*** Opening of Provided records ***

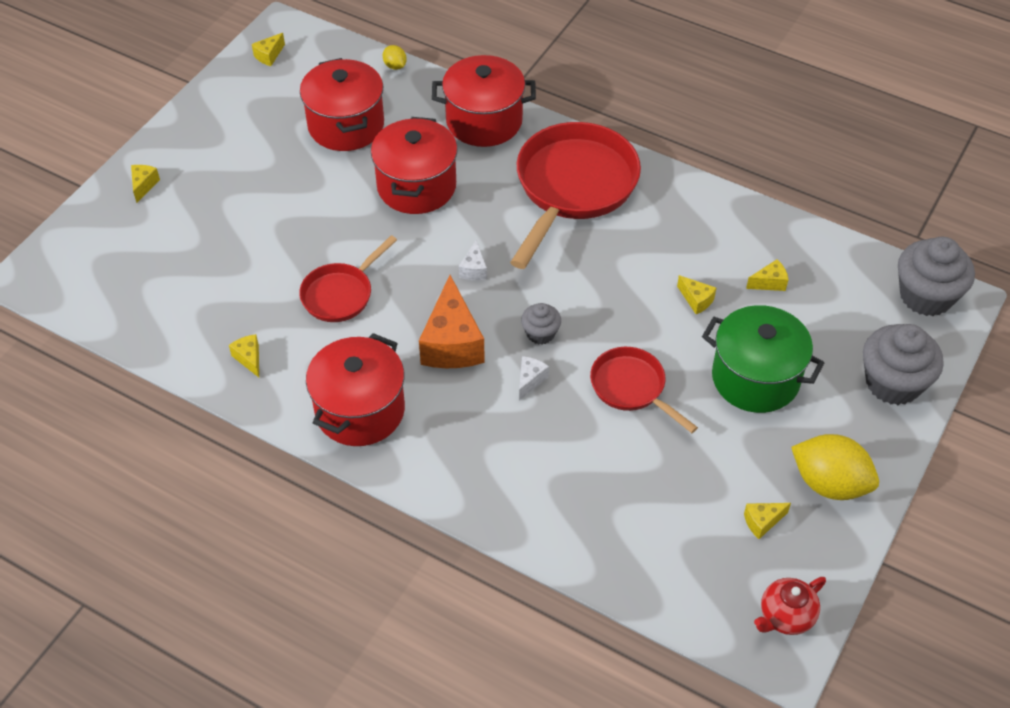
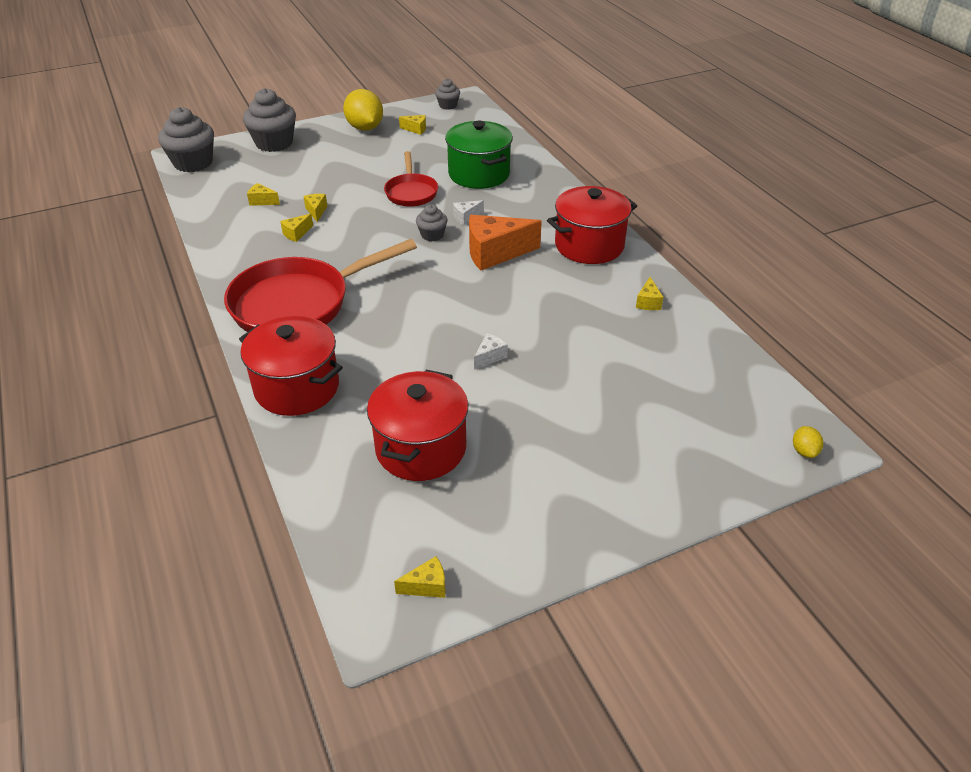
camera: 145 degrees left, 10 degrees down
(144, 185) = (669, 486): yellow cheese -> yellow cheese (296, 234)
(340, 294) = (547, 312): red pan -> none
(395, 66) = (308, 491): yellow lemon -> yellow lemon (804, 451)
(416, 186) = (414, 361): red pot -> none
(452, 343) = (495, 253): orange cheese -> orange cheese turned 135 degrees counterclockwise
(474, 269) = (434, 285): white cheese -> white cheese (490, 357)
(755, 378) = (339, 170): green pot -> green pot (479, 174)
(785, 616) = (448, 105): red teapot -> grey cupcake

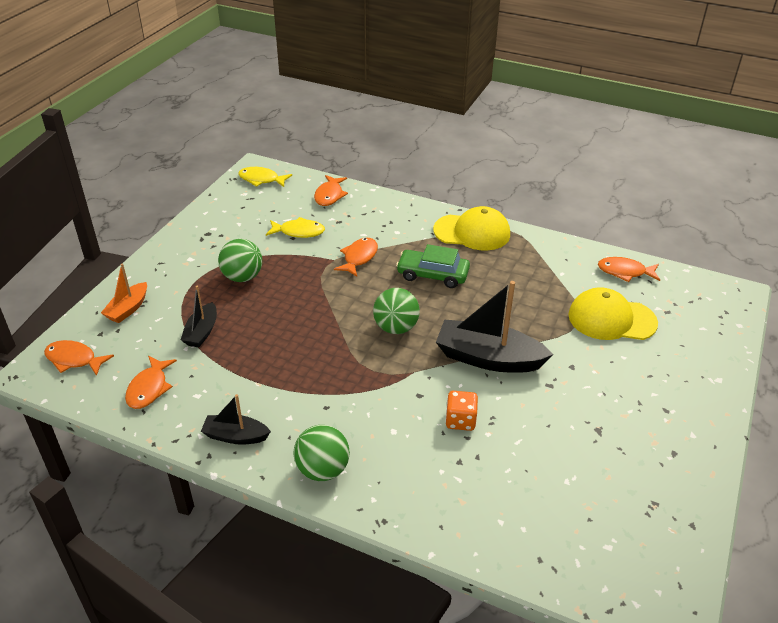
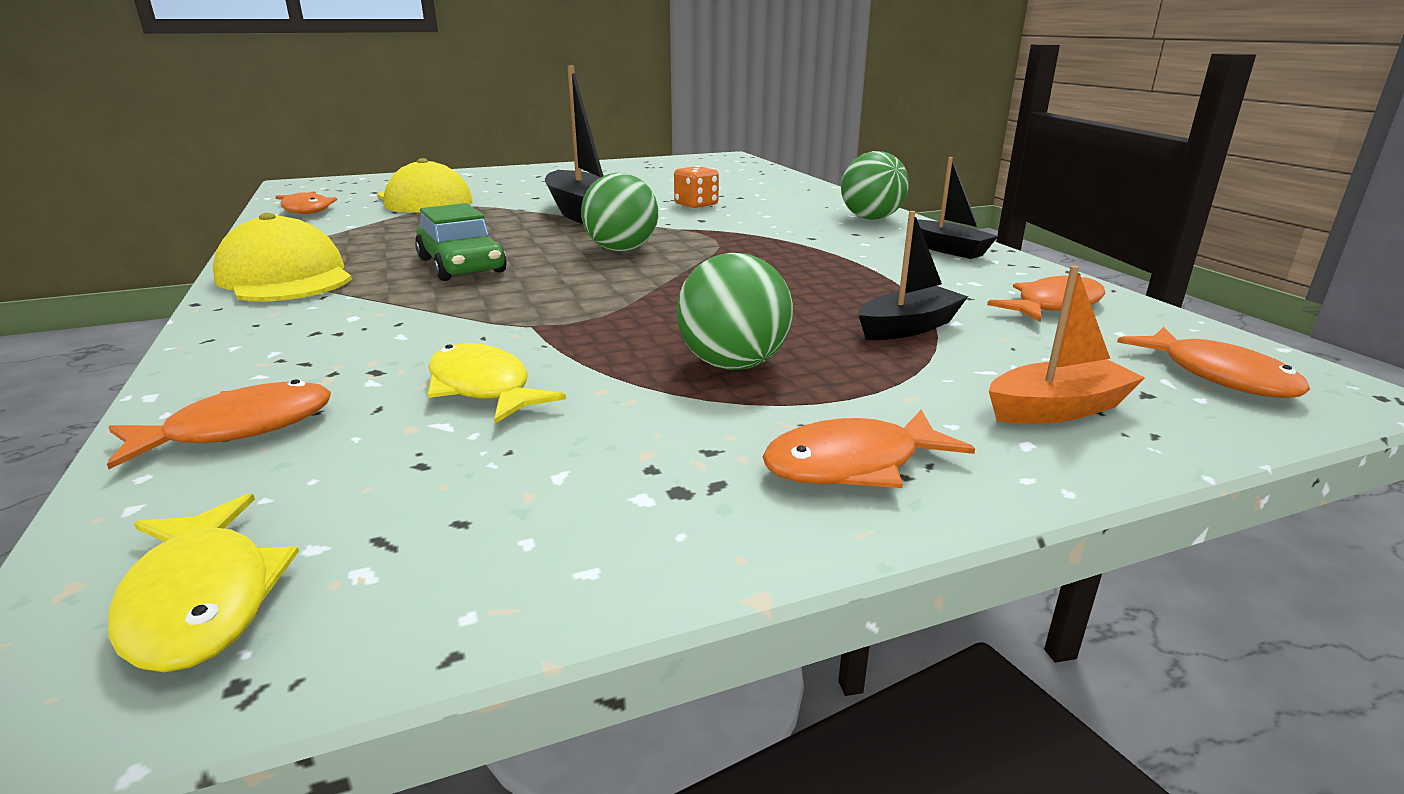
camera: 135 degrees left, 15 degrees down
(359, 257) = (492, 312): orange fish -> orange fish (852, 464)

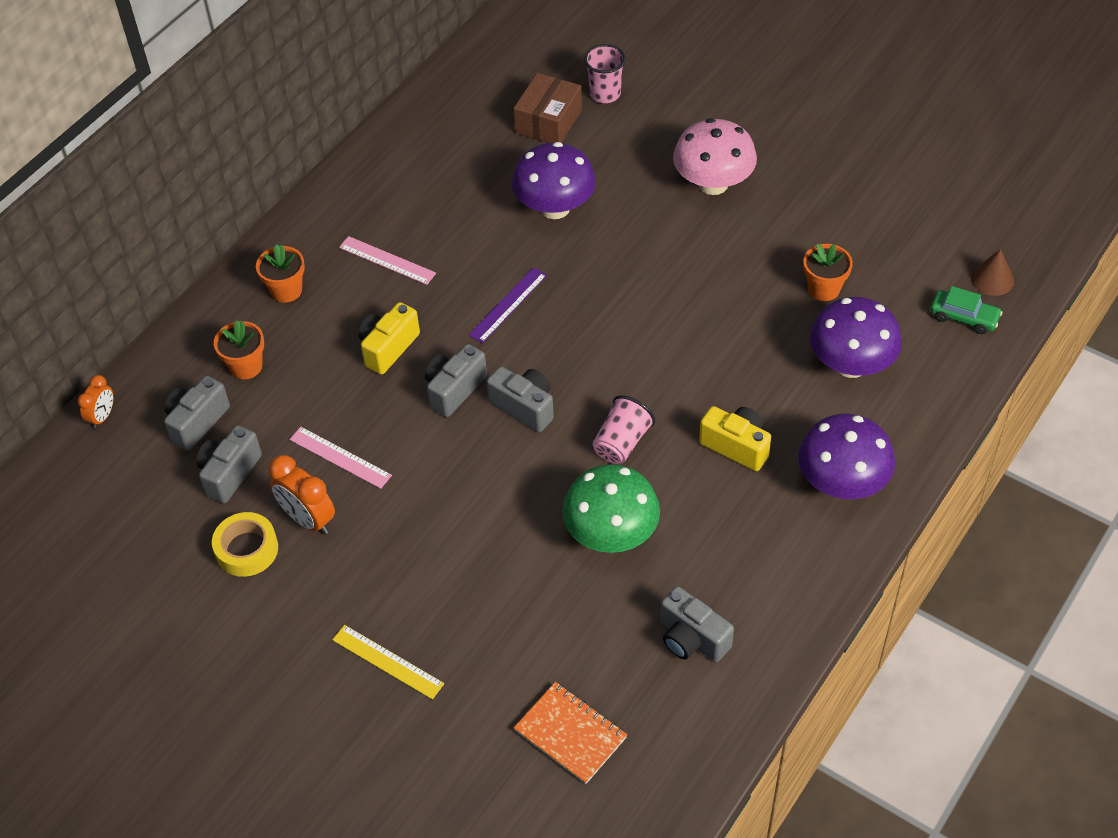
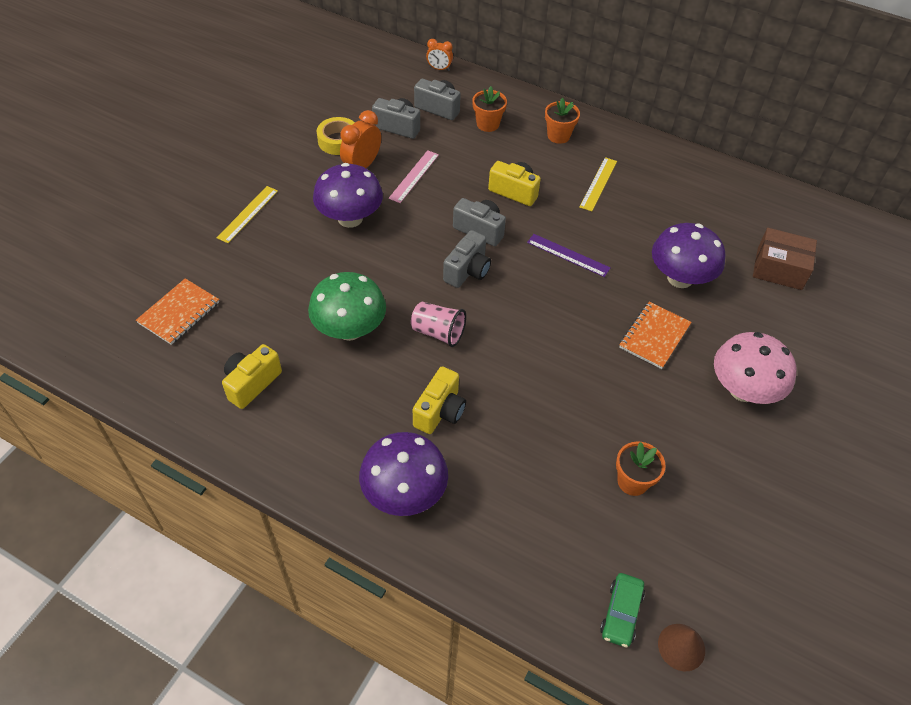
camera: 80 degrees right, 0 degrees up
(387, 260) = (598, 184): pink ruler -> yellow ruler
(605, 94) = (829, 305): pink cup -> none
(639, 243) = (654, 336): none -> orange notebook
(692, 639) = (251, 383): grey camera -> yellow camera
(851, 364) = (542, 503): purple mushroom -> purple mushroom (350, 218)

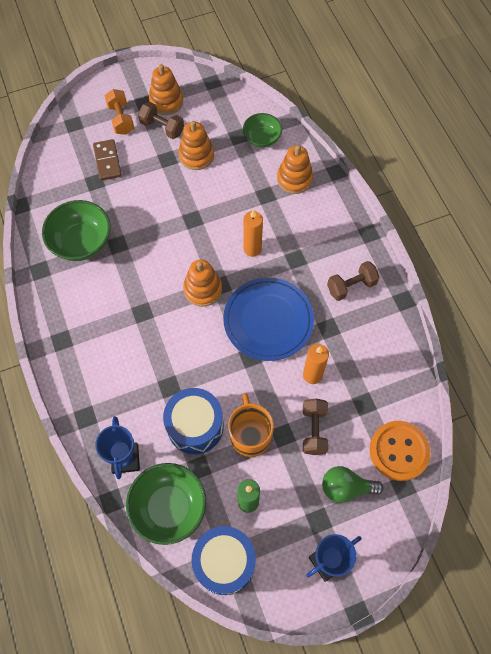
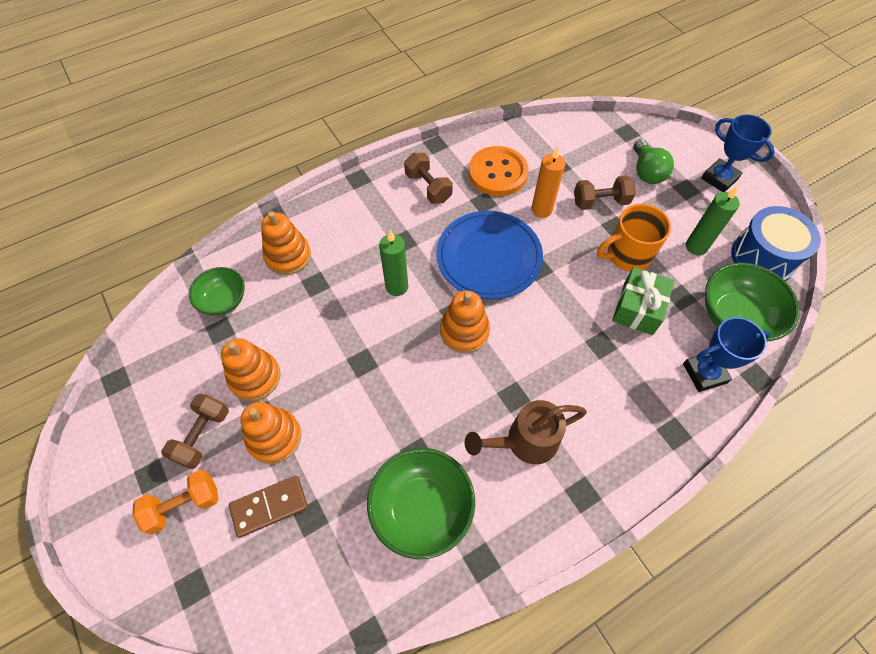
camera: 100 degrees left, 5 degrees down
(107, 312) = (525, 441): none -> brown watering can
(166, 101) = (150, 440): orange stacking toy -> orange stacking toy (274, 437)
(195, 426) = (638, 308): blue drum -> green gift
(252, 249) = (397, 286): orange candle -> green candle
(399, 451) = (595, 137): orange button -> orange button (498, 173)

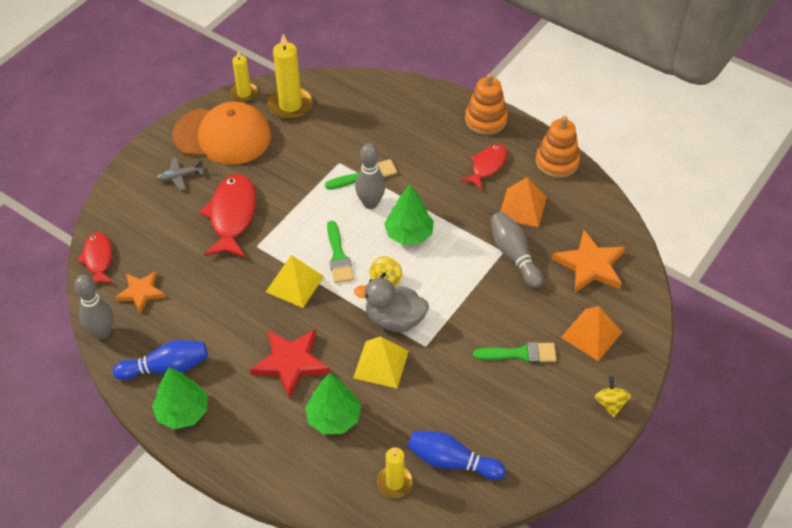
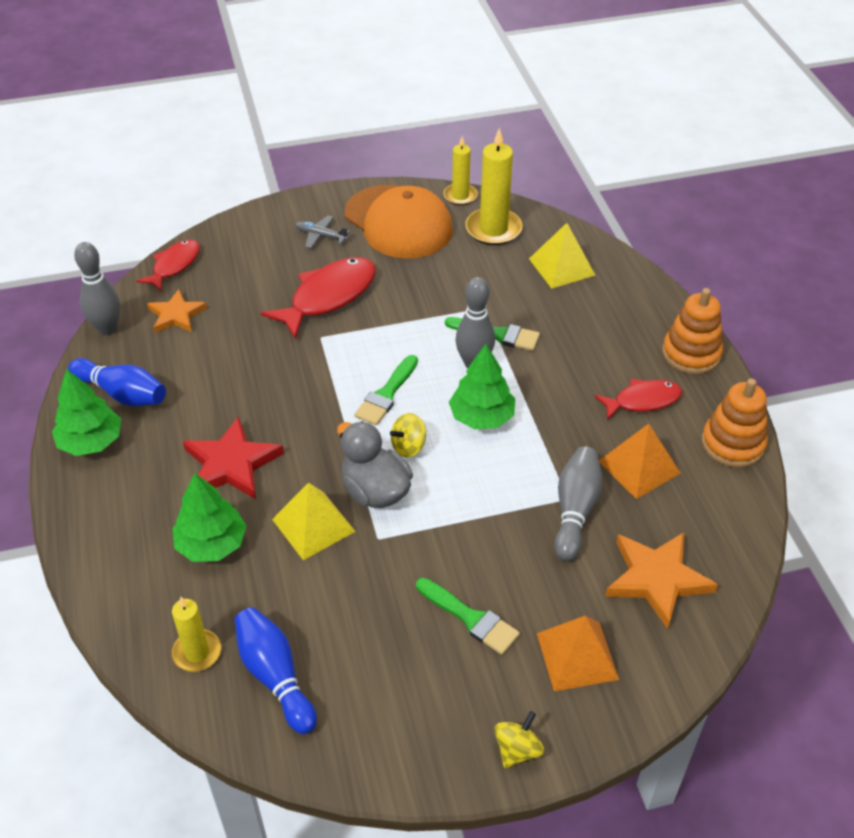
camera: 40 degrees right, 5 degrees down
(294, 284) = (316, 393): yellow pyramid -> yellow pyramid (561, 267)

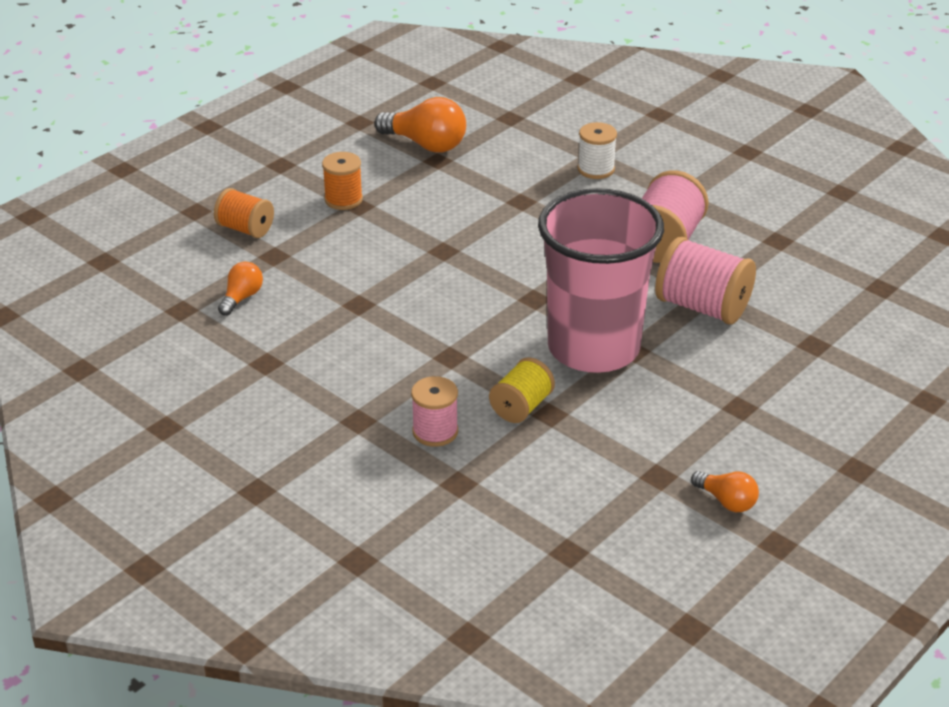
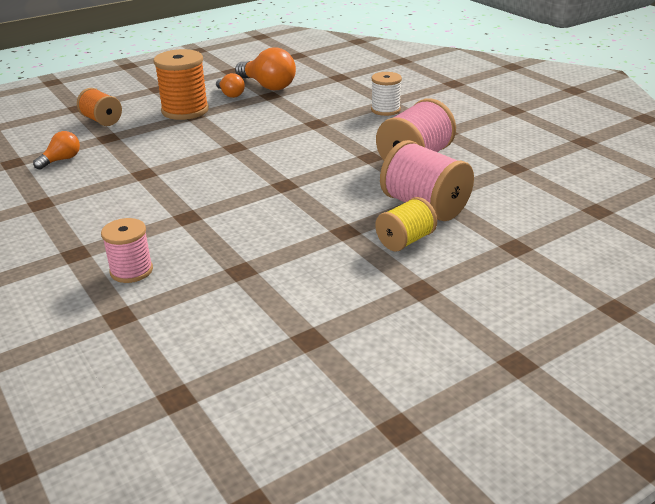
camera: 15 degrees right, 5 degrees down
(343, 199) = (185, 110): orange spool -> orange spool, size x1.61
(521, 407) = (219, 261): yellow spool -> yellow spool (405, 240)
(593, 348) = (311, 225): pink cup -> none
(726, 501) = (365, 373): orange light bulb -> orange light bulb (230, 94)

*** Close of Provided records ***

#### Exercise requirements
Please output every record above exactly. Leave the pictures out.

#### Exercise result
camera: 145 degrees left, 10 degrees down
(144, 185) = (669, 486): yellow cheese -> yellow cheese (296, 234)
(340, 294) = (547, 312): red pan -> none
(395, 66) = (308, 491): yellow lemon -> yellow lemon (804, 451)
(416, 186) = (414, 361): red pot -> none
(452, 343) = (495, 253): orange cheese -> orange cheese turned 135 degrees counterclockwise
(474, 269) = (434, 285): white cheese -> white cheese (490, 357)
(755, 378) = (339, 170): green pot -> green pot (479, 174)
(785, 616) = (448, 105): red teapot -> grey cupcake

camera: 135 degrees left, 15 degrees down
(359, 257) = (492, 312): orange fish -> orange fish (852, 464)

camera: 80 degrees right, 0 degrees up
(387, 260) = (598, 184): pink ruler -> yellow ruler
(605, 94) = (829, 305): pink cup -> none
(639, 243) = (654, 336): none -> orange notebook
(692, 639) = (251, 383): grey camera -> yellow camera
(851, 364) = (542, 503): purple mushroom -> purple mushroom (350, 218)

camera: 100 degrees left, 5 degrees down
(107, 312) = (525, 441): none -> brown watering can
(166, 101) = (150, 440): orange stacking toy -> orange stacking toy (274, 437)
(195, 426) = (638, 308): blue drum -> green gift
(252, 249) = (397, 286): orange candle -> green candle
(399, 451) = (595, 137): orange button -> orange button (498, 173)

camera: 40 degrees right, 5 degrees down
(294, 284) = (316, 393): yellow pyramid -> yellow pyramid (561, 267)

camera: 15 degrees right, 5 degrees down
(343, 199) = (185, 110): orange spool -> orange spool, size x1.61
(521, 407) = (219, 261): yellow spool -> yellow spool (405, 240)
(593, 348) = (311, 225): pink cup -> none
(726, 501) = (365, 373): orange light bulb -> orange light bulb (230, 94)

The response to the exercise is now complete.